Your assignment.
Note how many lines in the entries below contain the string "black", and answer with that number and no other text.

Geometric shape edit sequences
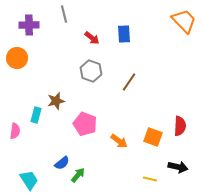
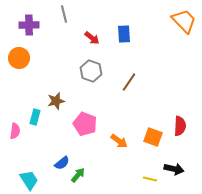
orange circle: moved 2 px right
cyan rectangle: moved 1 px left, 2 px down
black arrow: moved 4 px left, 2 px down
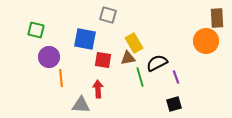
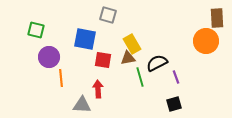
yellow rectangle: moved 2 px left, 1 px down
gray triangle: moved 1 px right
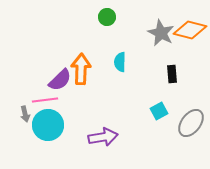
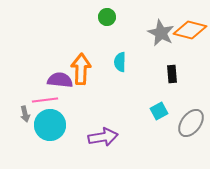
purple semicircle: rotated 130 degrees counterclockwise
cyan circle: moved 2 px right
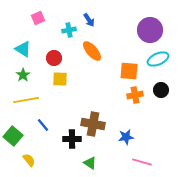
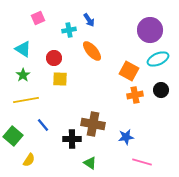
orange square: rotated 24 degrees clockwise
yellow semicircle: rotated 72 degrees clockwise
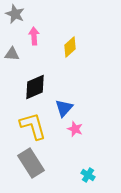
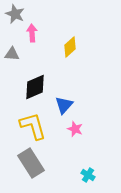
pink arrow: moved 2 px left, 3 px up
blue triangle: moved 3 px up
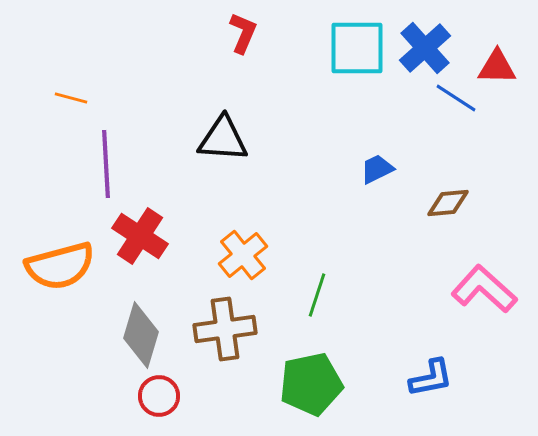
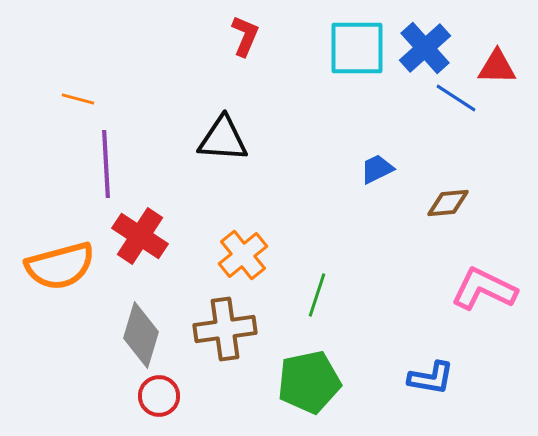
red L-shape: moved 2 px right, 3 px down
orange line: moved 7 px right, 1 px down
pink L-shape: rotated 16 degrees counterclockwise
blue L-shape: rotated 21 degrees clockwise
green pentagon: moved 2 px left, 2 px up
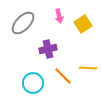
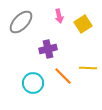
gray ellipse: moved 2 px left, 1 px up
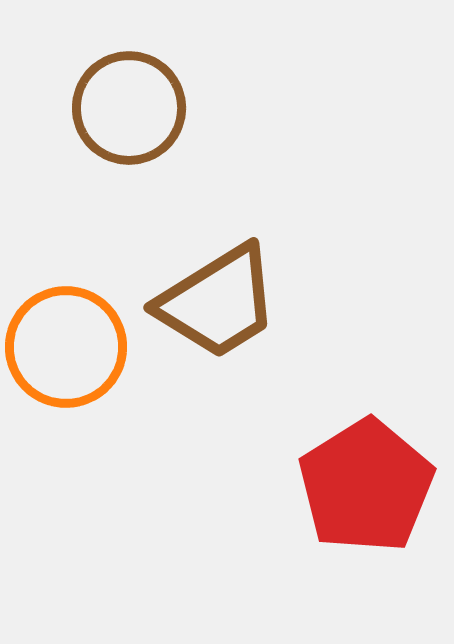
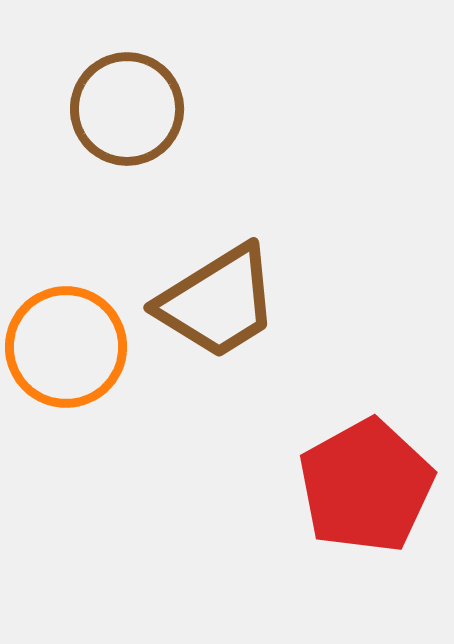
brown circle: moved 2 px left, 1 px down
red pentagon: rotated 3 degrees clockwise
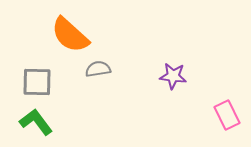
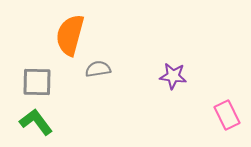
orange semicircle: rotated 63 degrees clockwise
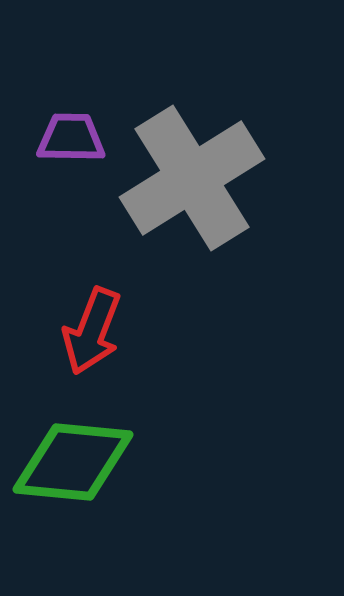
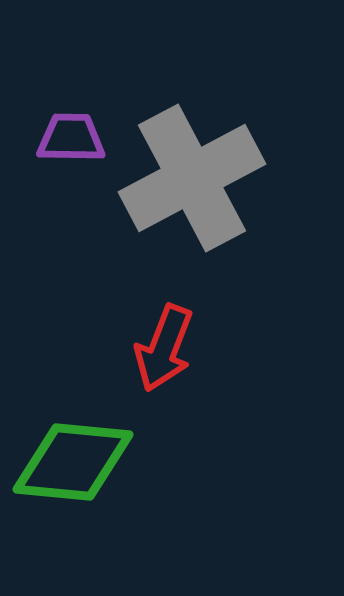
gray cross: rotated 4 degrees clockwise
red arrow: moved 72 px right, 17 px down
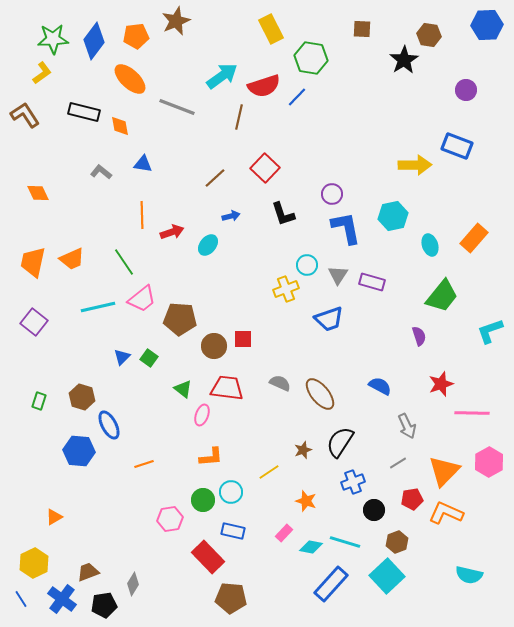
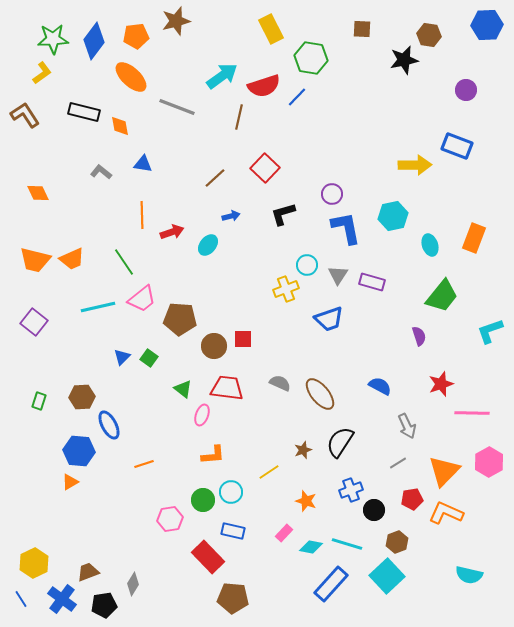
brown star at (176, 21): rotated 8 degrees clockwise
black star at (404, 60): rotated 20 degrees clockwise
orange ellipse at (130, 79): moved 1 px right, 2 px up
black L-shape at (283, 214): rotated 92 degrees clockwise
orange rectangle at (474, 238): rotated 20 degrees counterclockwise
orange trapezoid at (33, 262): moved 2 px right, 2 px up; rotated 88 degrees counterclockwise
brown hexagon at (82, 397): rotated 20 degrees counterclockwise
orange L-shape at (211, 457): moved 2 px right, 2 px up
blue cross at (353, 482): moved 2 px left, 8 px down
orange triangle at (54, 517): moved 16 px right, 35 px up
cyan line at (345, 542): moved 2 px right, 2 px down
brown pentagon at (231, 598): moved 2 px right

The completed task.
3